• _Problem description_: Print the full set of records below, character for character and picture-free.
====== Given entries
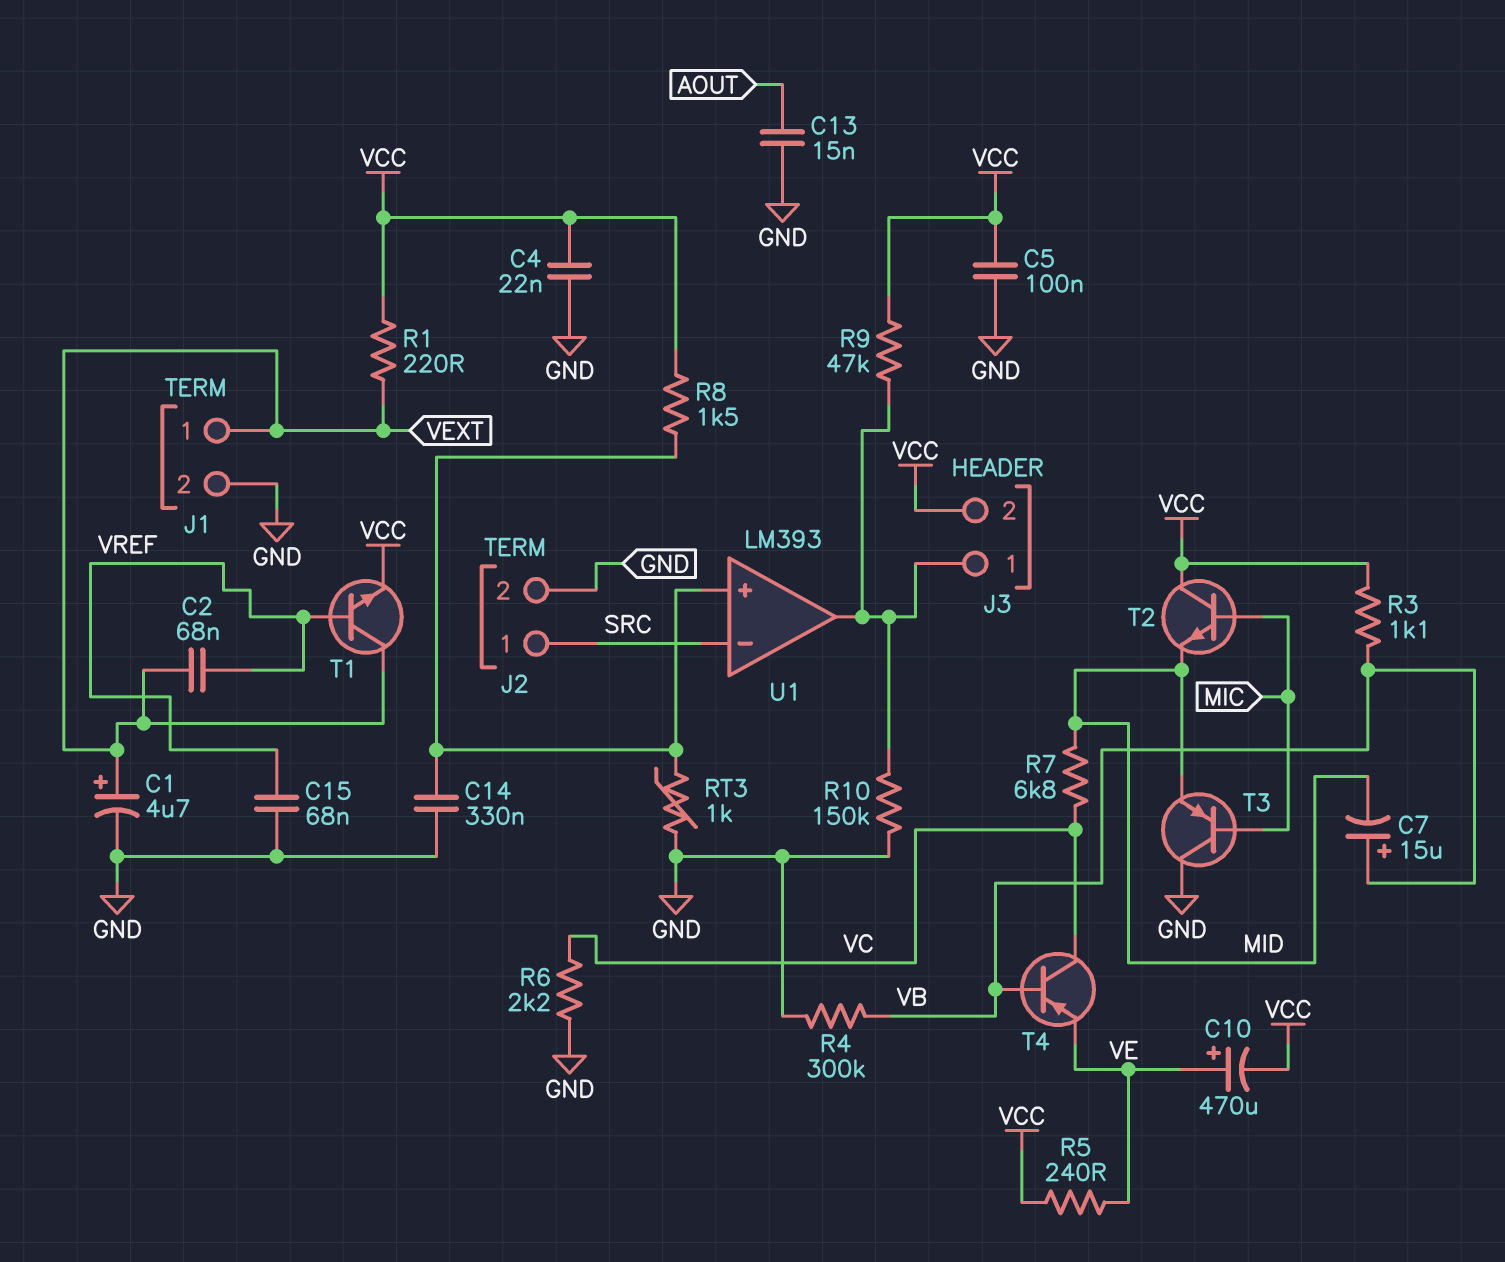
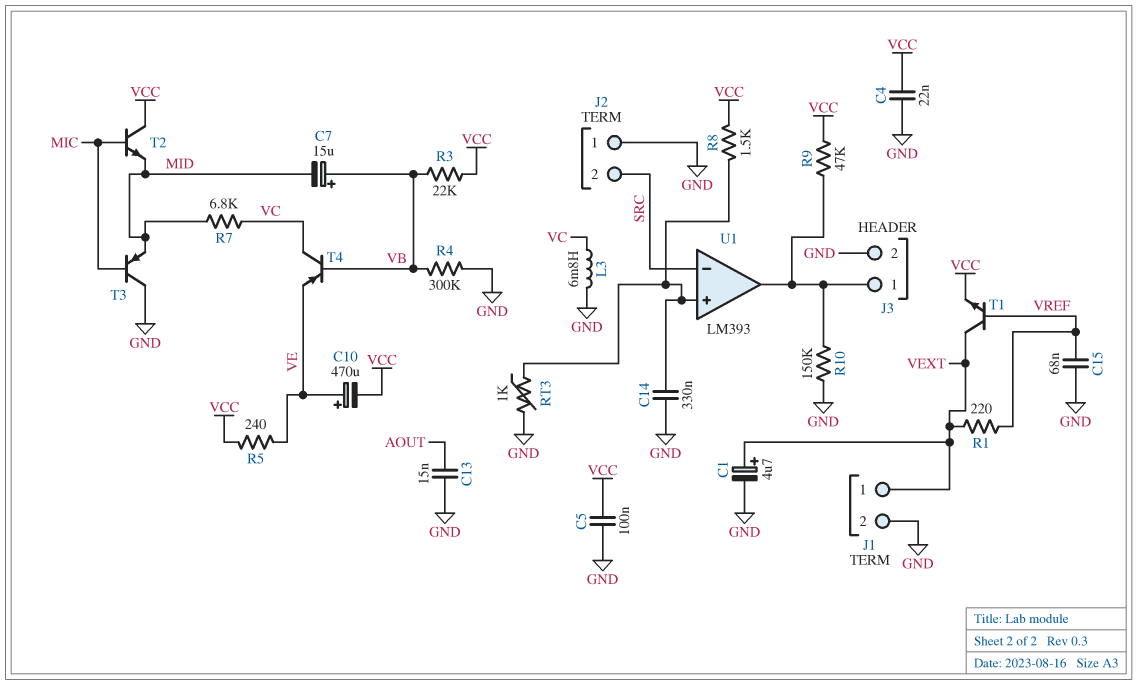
C2: 68nF (VEXT, VREF) -> none
J2 pin 1: SRC -> GND
J2 pin 2: GND -> SRC
J3 pin 2: VCC -> GND
L3: none -> 6.8mH (GND, VC)
R1: 220 (VCC, VEXT) -> 220 (VEXT, VREF)
R3: 1.1k (VB, VCC) -> 22k (VB, VCC)
R6: 2.2k (GND, VC) -> none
============
• _Your response_:
C2: 68nF (VEXT, VREF) -> none
J2 pin 1: SRC -> GND
J2 pin 2: GND -> SRC
J3 pin 2: VCC -> GND
L3: none -> 6.8mH (GND, VC)
R1: 220 (VCC, VEXT) -> 220 (VEXT, VREF)
R3: 1.1k (VB, VCC) -> 22k (VB, VCC)
R6: 2.2k (GND, VC) -> none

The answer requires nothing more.